### ASSIGNED TASK
The data below is to be transcribed word for word; pictures are to be excluded.

### Edit difference data
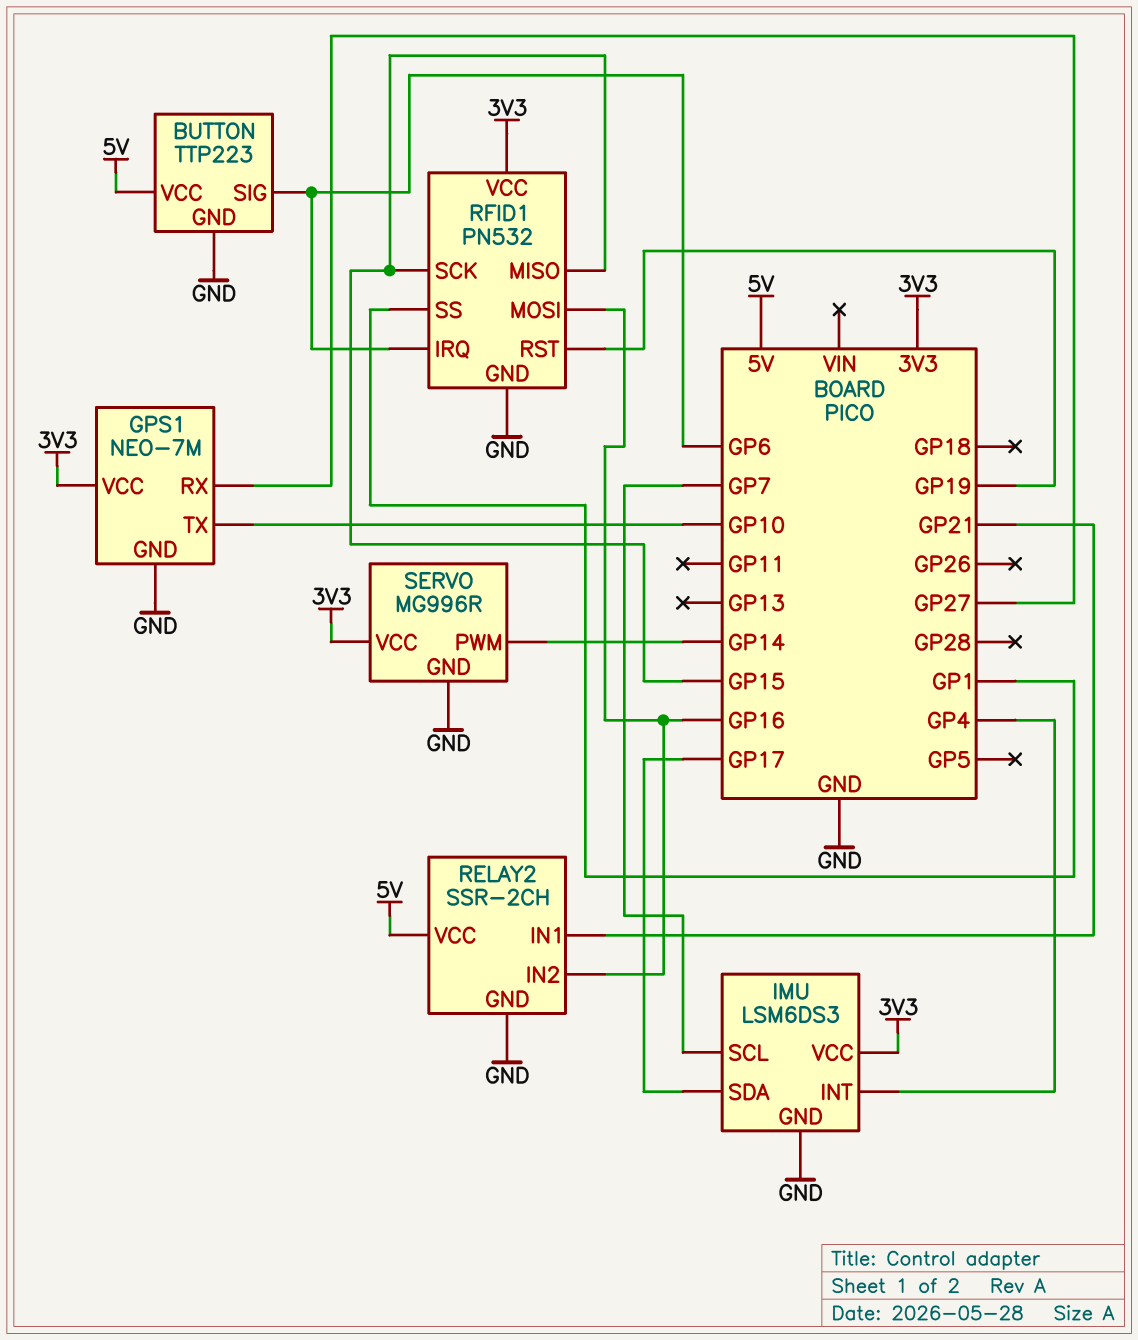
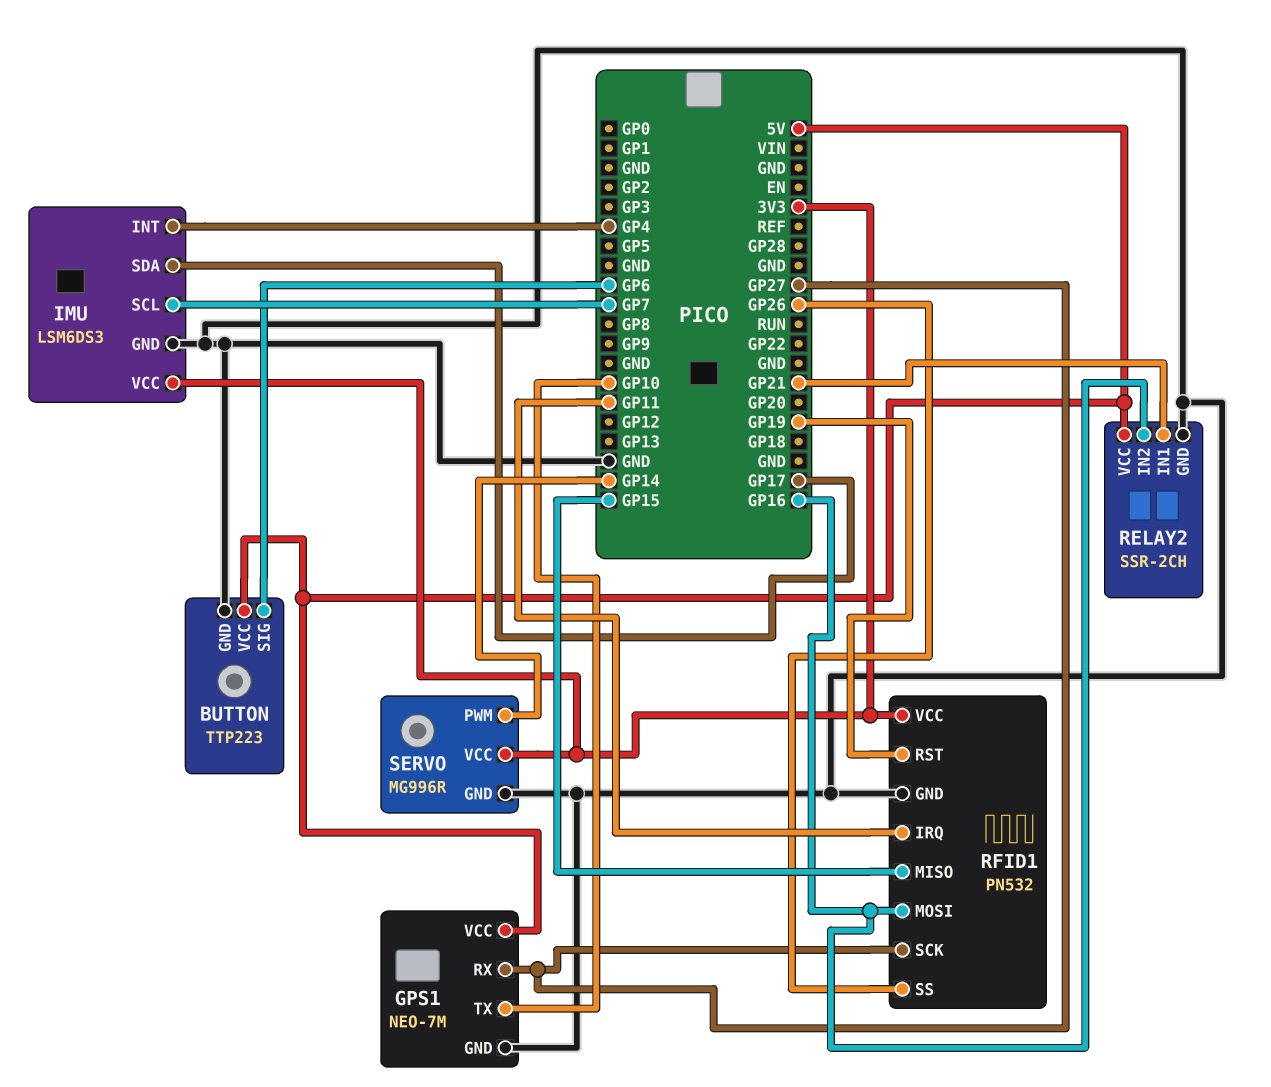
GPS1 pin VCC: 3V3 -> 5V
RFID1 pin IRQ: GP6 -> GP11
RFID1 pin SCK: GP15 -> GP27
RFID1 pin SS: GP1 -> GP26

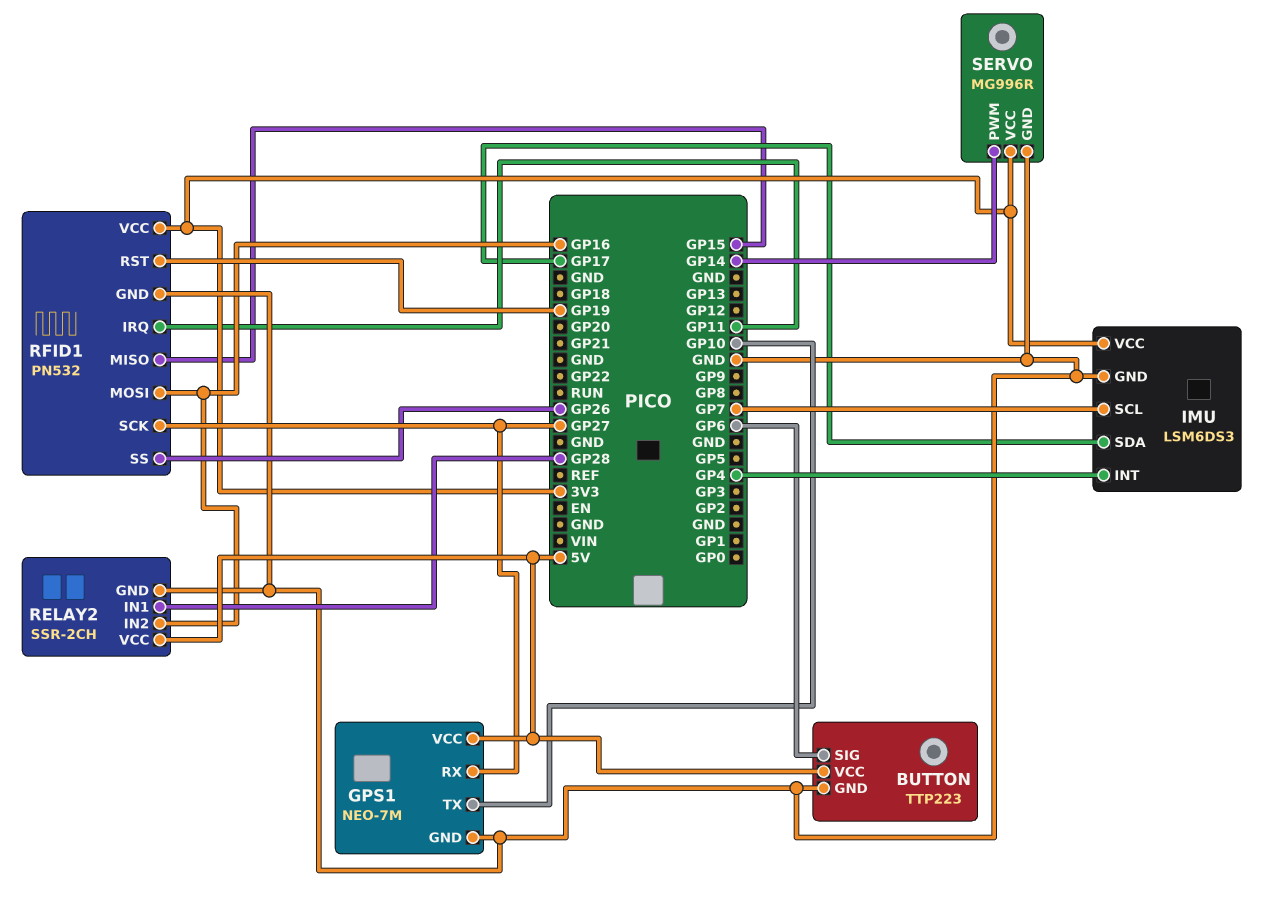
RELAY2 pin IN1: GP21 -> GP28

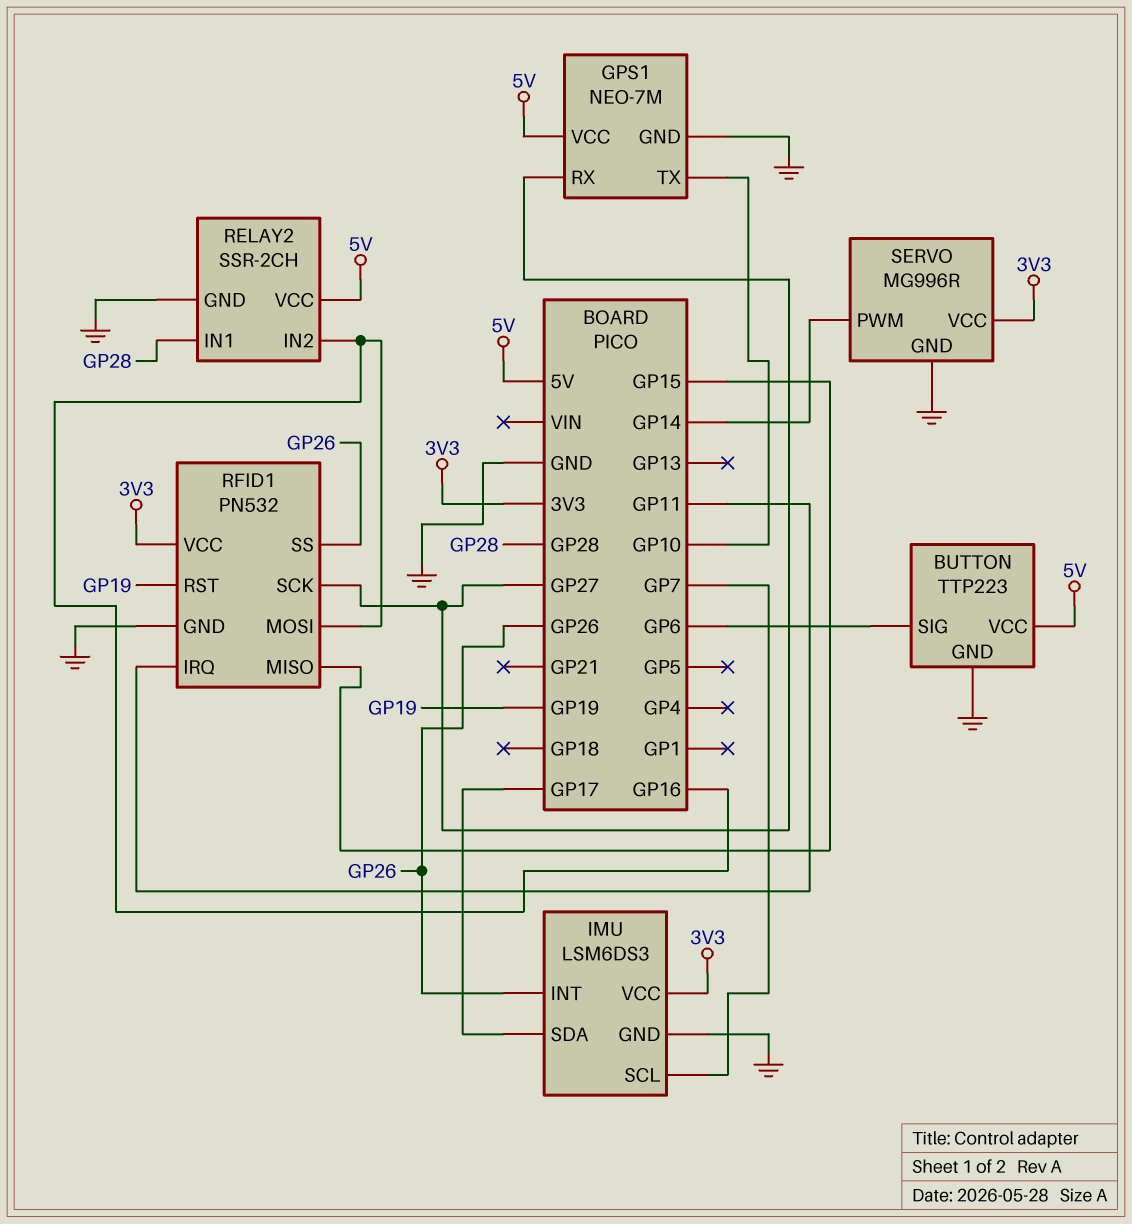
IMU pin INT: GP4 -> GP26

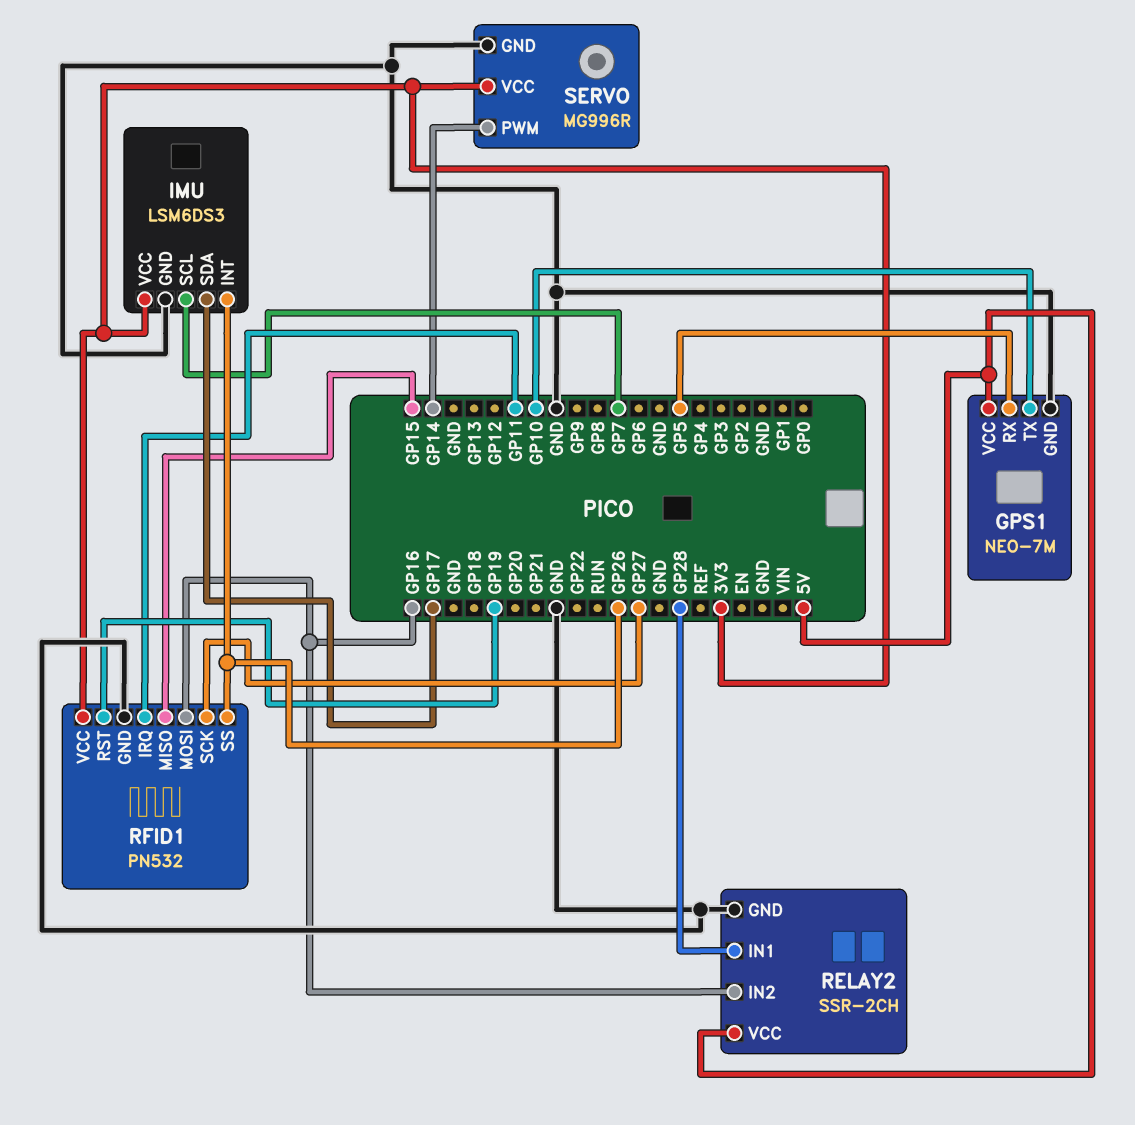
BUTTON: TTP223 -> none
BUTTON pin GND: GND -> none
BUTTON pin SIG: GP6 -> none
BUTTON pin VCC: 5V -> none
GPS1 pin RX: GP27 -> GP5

### TASK SOLUTION
GPS1 pin VCC: 3V3 -> 5V
RFID1 pin IRQ: GP6 -> GP11
RFID1 pin SCK: GP15 -> GP27
RFID1 pin SS: GP1 -> GP26

RELAY2 pin IN1: GP21 -> GP28

IMU pin INT: GP4 -> GP26

BUTTON: TTP223 -> none
BUTTON pin GND: GND -> none
BUTTON pin SIG: GP6 -> none
BUTTON pin VCC: 5V -> none
GPS1 pin RX: GP27 -> GP5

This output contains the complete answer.